* [WHAT TO WORK ON]: Exclude the pictures. Transcribe, exactly as written, the lines from the one with "(239, 181) = (602, 421): grey" through the end of the entries below.

-- RECORDED INFORMATION follows --

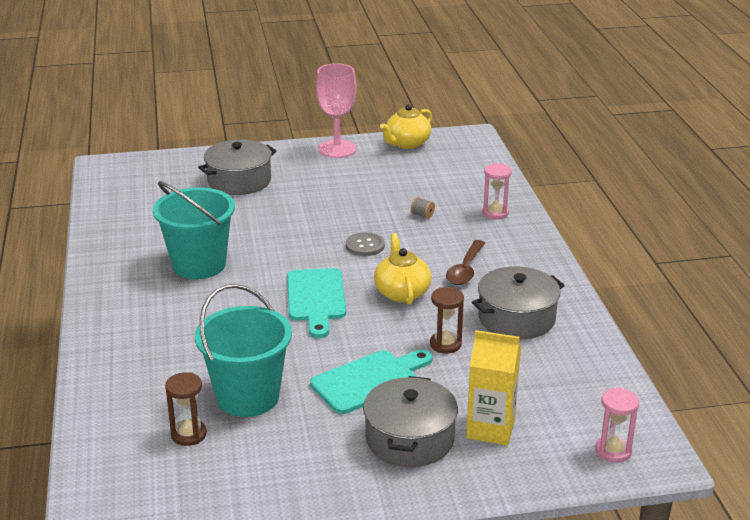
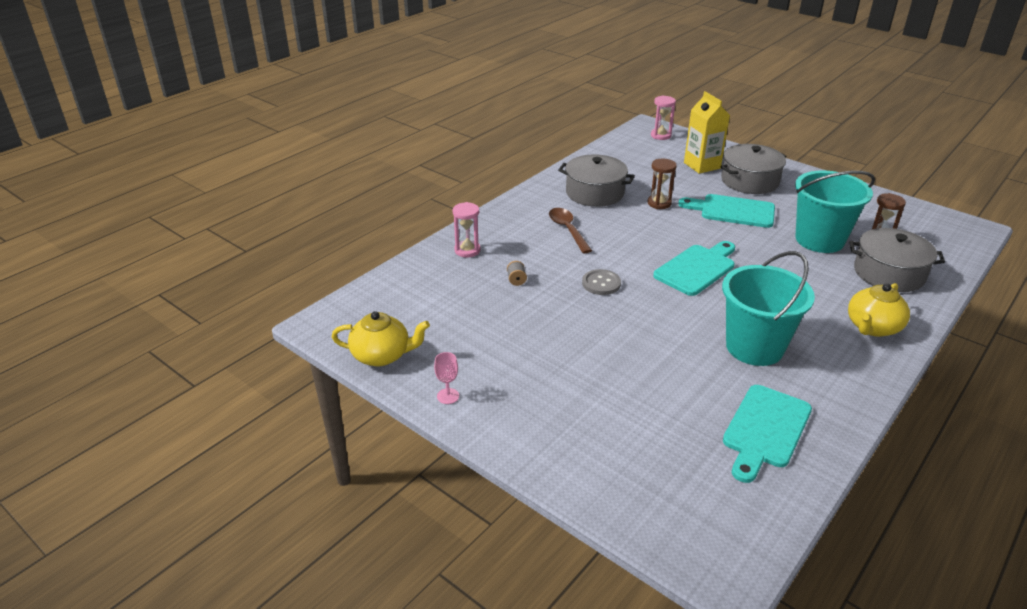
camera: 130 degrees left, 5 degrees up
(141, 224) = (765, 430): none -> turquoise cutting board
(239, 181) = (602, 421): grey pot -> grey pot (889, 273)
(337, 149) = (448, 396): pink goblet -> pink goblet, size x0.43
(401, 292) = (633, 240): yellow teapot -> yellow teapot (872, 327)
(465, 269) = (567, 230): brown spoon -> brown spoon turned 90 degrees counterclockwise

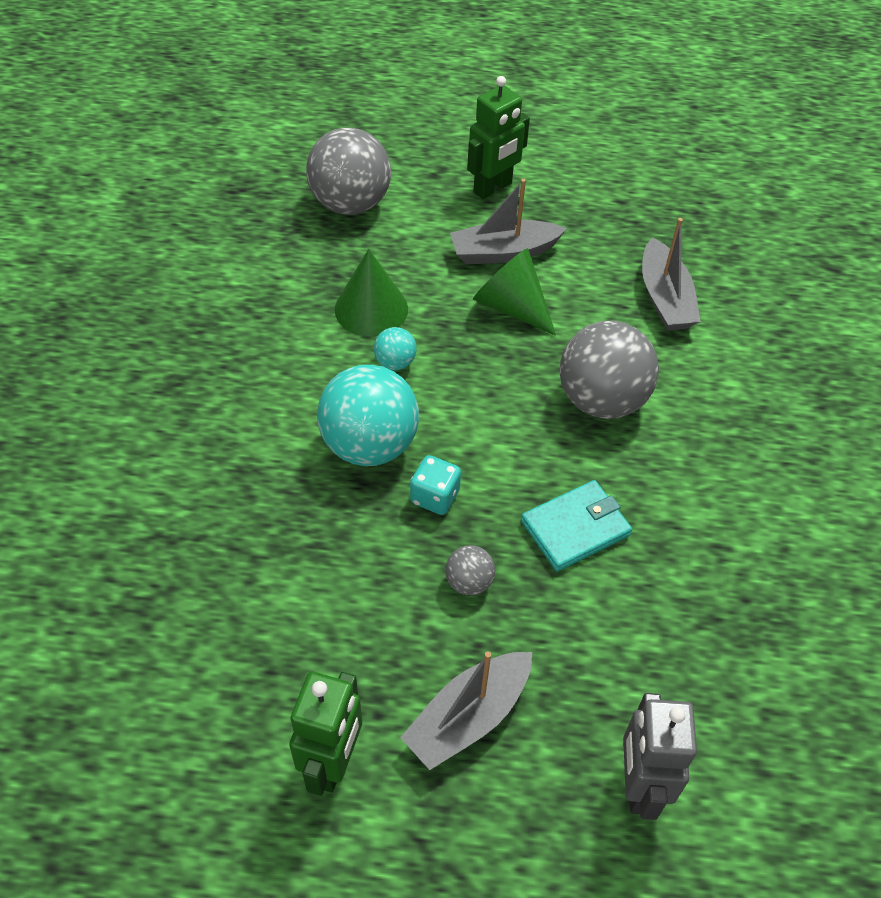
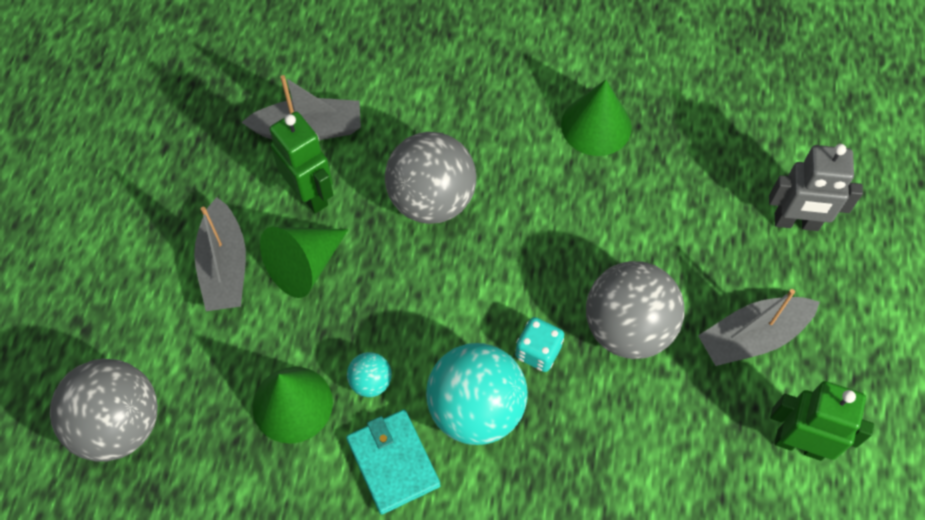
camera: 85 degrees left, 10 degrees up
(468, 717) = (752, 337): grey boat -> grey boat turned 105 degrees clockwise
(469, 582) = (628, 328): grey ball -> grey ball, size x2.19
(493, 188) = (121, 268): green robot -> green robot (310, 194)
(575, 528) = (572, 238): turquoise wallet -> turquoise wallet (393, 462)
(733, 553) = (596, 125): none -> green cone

-- RECORDED INFORMATION concluded --

* [TASK RESULT]:
(239, 181) = (602, 421): grey pot -> grey pot (889, 273)
(337, 149) = (448, 396): pink goblet -> pink goblet, size x0.43
(401, 292) = (633, 240): yellow teapot -> yellow teapot (872, 327)
(465, 269) = (567, 230): brown spoon -> brown spoon turned 90 degrees counterclockwise

camera: 85 degrees left, 10 degrees up
(468, 717) = (752, 337): grey boat -> grey boat turned 105 degrees clockwise
(469, 582) = (628, 328): grey ball -> grey ball, size x2.19
(493, 188) = (121, 268): green robot -> green robot (310, 194)
(575, 528) = (572, 238): turquoise wallet -> turquoise wallet (393, 462)
(733, 553) = (596, 125): none -> green cone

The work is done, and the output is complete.